- _REQUEST_:
Those lines of the records that contain "left" are to be located and copied.

- _SOURCE DATA_:
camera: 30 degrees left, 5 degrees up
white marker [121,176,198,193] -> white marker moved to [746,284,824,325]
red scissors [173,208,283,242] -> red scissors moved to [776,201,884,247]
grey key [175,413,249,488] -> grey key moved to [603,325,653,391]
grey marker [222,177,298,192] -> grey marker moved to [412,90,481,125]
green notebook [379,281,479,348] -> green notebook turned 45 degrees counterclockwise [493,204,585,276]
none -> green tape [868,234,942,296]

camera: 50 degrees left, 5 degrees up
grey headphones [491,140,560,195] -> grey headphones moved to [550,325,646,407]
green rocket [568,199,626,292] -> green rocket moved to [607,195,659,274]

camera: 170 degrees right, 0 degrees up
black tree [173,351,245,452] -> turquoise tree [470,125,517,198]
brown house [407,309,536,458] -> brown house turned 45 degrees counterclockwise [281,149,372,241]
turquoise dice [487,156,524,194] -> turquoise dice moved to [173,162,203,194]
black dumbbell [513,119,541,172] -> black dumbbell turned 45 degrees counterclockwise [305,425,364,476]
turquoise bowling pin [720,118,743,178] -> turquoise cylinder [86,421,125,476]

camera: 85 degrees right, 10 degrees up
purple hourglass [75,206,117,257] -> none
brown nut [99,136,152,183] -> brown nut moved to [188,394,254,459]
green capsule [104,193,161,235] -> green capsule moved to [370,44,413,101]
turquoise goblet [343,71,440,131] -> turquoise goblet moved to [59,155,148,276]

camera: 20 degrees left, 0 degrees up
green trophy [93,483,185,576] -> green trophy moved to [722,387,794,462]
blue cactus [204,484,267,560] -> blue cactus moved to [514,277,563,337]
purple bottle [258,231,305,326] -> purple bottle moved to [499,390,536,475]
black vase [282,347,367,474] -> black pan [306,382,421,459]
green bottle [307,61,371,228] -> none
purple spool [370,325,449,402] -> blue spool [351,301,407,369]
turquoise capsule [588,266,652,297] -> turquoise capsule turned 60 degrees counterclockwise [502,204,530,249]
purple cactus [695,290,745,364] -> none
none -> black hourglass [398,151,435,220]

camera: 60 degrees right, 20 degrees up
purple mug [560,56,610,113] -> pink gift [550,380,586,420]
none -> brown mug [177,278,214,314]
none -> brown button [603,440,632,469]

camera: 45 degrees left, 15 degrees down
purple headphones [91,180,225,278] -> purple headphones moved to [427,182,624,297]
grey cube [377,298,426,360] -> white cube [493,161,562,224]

- _ANSWER TO THIS PROBLEM_:
camera: 30 degrees left, 5 degrees up
camera: 50 degrees left, 5 degrees up
camera: 20 degrees left, 0 degrees up
camera: 45 degrees left, 15 degrees down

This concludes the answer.